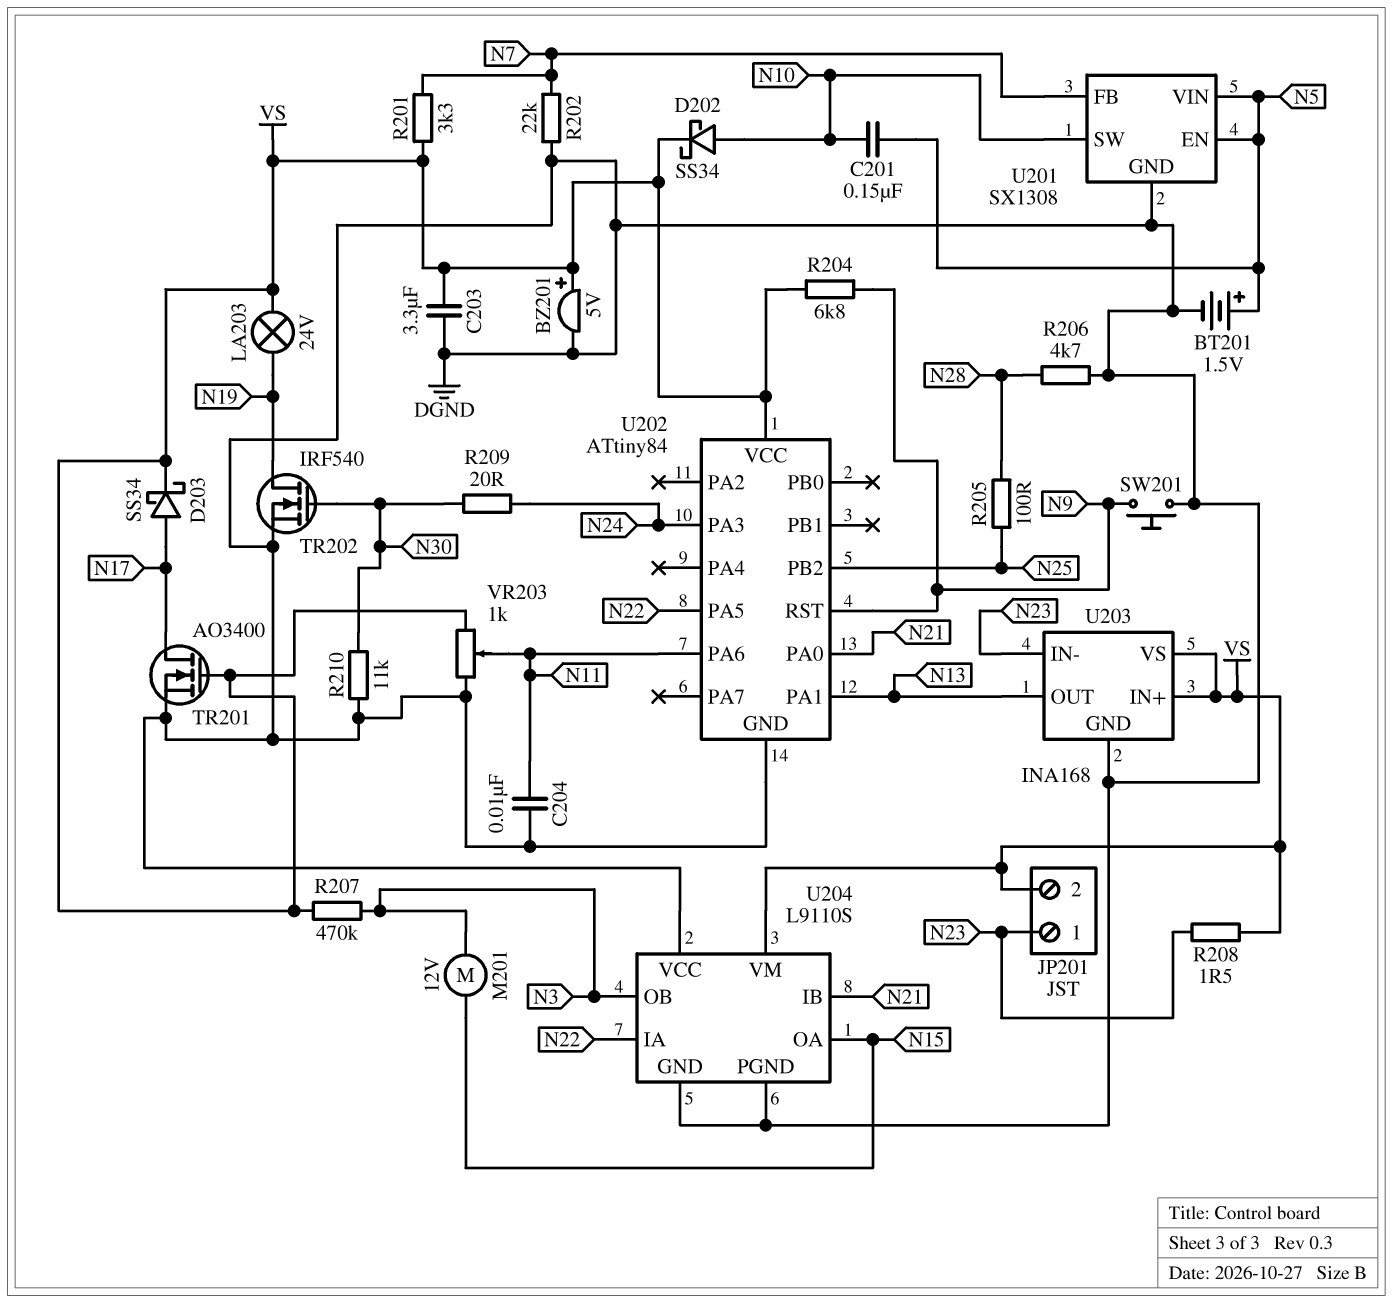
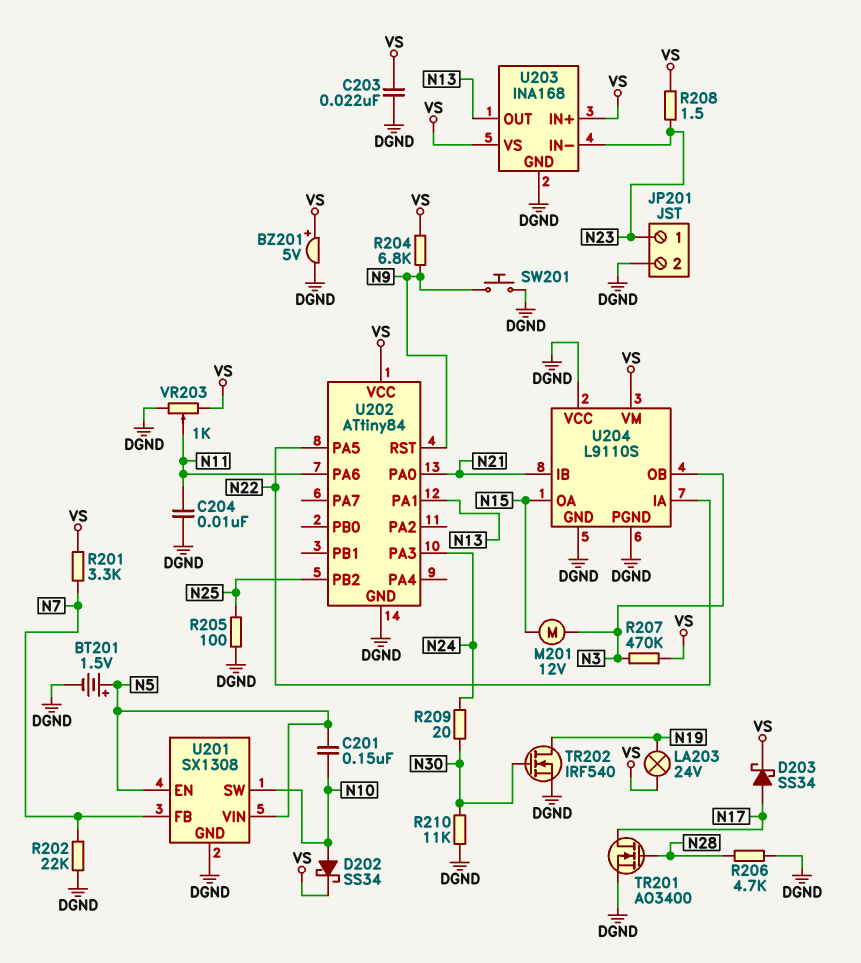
C203: 3.3uF (DGND, VS) -> 22nF (DGND, VS)
JP201 pin 2: VS -> DGND
R205: 100 (N25, N28) -> 100 (DGND, N25)
TR201: NMOS AO3400 (G VS, D N17, S DGND) -> NMOS AO3400 (G N28, D N17, S DGND)

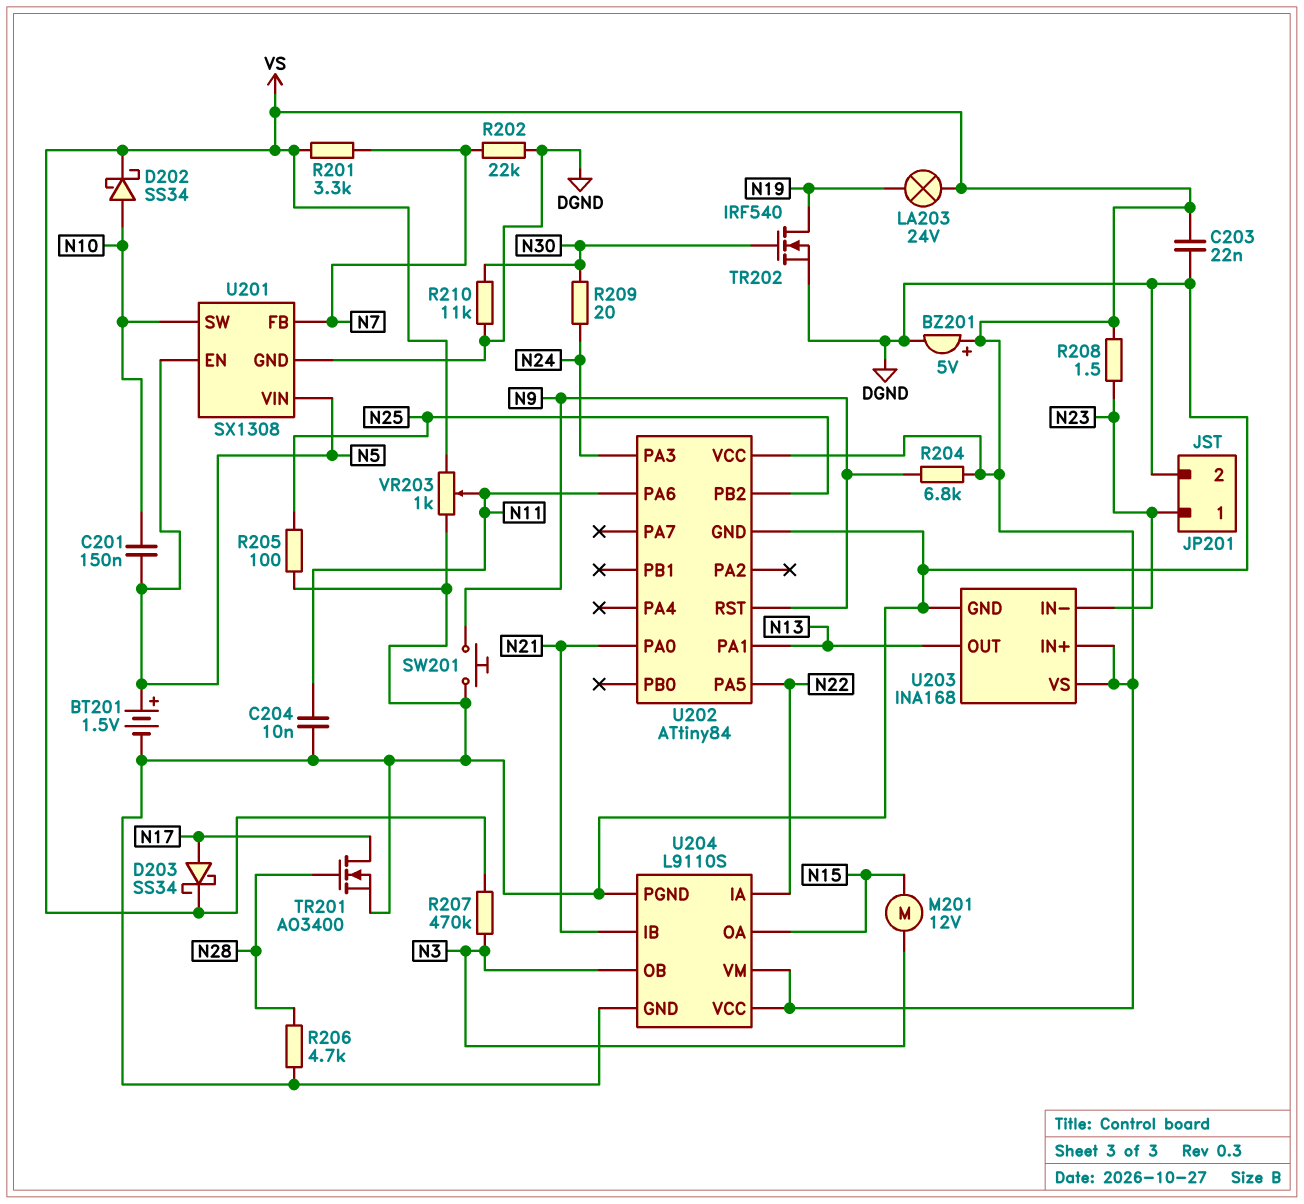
U204 pin VCC: DGND -> VS

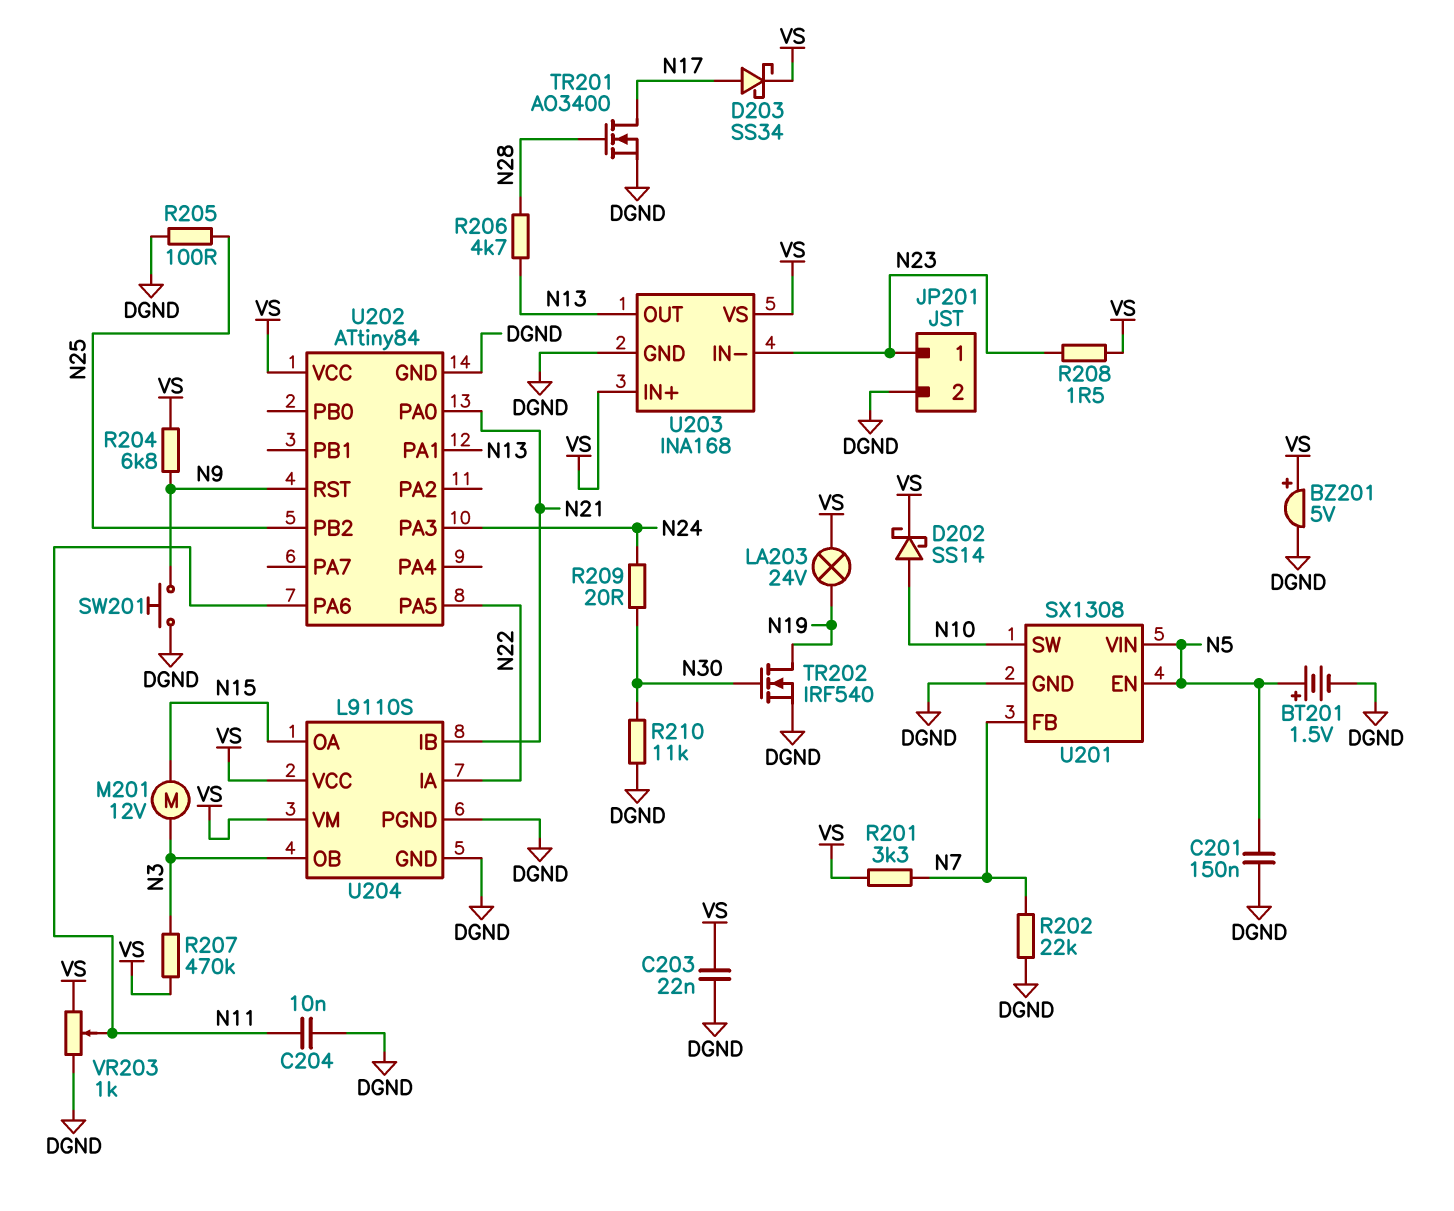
C201: 150nF (N5, N10) -> 150nF (DGND, N5)
D202: schottky SS34 (A N10, K VS) -> schottky SS14 (A N10, K VS)
R206: 4.7k (DGND, N28) -> 4.7k (N13, N28)

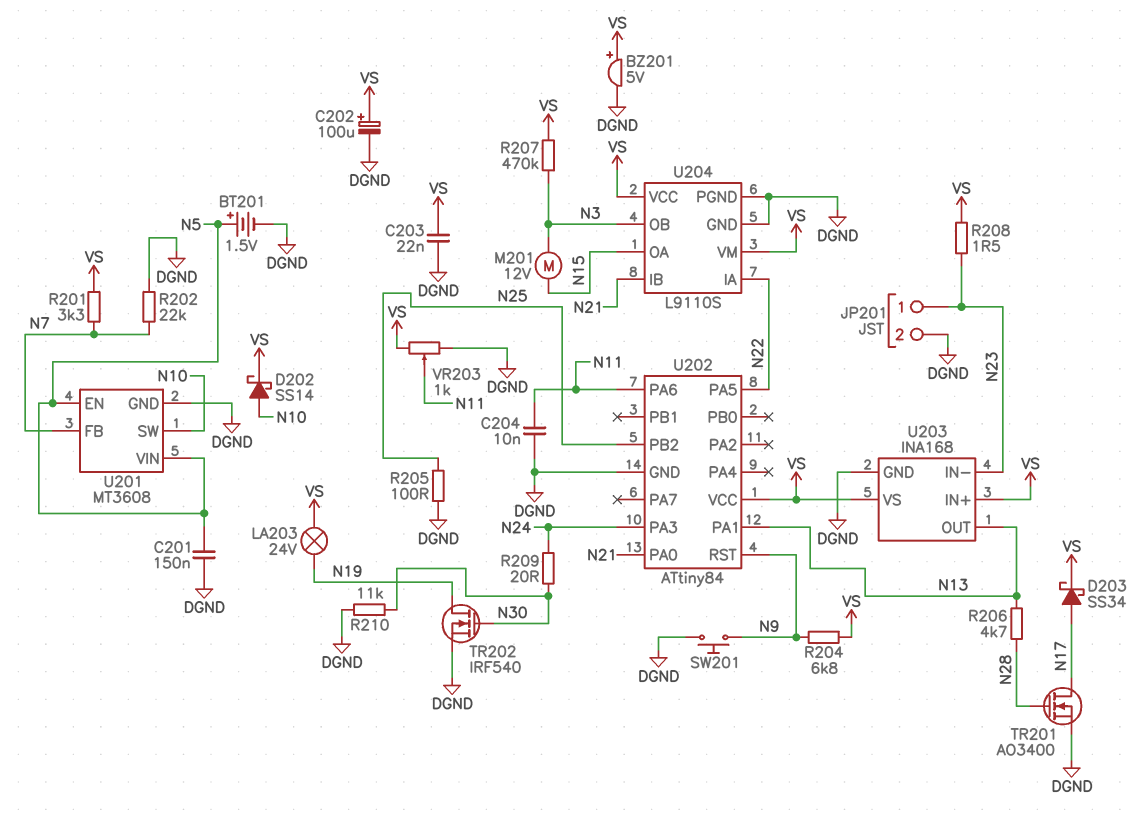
C202: none -> 100uF (plus VS, minus DGND)
U201: SX1308 -> MT3608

.....

Find out how many lines in the data above hold the word "DGND". Write only the number.

**Solution**
8